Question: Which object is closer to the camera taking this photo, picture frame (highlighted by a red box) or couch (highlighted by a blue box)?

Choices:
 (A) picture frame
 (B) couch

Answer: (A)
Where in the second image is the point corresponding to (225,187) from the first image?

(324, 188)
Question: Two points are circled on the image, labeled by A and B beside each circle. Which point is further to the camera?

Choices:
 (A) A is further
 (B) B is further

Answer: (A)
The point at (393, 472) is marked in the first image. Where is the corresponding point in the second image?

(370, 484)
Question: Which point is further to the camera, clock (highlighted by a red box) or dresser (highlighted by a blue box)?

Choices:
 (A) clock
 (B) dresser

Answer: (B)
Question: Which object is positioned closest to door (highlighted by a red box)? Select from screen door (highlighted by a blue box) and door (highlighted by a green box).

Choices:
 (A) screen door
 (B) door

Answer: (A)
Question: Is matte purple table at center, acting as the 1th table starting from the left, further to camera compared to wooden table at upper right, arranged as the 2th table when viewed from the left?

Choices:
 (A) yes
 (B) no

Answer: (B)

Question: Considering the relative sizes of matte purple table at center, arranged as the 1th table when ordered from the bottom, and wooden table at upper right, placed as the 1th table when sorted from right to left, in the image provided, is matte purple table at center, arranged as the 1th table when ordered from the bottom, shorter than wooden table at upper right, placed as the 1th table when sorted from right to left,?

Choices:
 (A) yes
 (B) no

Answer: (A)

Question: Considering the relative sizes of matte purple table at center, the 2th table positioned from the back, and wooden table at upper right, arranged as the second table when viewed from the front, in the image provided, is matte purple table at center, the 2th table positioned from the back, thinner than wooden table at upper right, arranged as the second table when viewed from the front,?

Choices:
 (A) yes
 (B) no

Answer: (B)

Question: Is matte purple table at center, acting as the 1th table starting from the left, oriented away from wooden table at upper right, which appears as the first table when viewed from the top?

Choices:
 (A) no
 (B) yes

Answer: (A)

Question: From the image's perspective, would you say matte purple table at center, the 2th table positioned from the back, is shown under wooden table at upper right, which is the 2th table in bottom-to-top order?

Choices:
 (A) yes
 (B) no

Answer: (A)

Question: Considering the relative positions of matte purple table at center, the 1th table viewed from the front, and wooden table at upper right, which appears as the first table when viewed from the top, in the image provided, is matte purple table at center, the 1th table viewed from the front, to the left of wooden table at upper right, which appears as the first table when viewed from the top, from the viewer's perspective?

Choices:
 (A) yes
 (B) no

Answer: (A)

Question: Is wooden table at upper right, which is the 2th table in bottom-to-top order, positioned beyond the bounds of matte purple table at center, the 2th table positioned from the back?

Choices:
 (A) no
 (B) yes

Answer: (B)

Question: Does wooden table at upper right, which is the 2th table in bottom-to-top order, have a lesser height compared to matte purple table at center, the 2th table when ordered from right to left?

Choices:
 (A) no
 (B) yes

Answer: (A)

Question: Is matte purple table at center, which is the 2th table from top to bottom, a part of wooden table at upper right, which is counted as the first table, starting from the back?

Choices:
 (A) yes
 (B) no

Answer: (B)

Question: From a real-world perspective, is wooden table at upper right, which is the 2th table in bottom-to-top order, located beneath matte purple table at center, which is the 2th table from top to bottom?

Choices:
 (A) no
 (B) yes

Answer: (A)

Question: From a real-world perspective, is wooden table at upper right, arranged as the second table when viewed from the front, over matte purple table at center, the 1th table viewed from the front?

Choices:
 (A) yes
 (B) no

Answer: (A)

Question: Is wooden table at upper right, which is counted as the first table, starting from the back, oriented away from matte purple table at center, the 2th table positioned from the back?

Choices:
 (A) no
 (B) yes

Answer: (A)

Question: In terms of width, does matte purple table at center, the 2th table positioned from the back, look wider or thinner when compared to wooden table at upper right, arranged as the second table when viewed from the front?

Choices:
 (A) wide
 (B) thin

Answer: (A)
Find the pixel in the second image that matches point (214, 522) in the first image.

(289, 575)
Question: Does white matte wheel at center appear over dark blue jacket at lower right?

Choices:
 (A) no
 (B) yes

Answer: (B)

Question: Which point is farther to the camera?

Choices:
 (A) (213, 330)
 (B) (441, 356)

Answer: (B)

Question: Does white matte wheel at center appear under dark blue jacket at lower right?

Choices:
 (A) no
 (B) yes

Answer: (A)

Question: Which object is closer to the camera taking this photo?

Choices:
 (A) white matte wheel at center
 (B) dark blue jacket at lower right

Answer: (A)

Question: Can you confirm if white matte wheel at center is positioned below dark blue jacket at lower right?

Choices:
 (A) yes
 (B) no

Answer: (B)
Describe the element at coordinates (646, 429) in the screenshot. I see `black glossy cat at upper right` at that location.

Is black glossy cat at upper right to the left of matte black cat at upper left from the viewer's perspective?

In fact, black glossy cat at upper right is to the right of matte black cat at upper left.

**Set exercise**
Show every line above that contains the string "over". Case counts.

**Exercise answer**
Question: From a real-world perspective, is wooden table at upper right, arranged as the second table when viewed from the front, over matte purple table at center, the 1th table viewed from the front?
Question: Does white matte wheel at center appear over dark blue jacket at lower right?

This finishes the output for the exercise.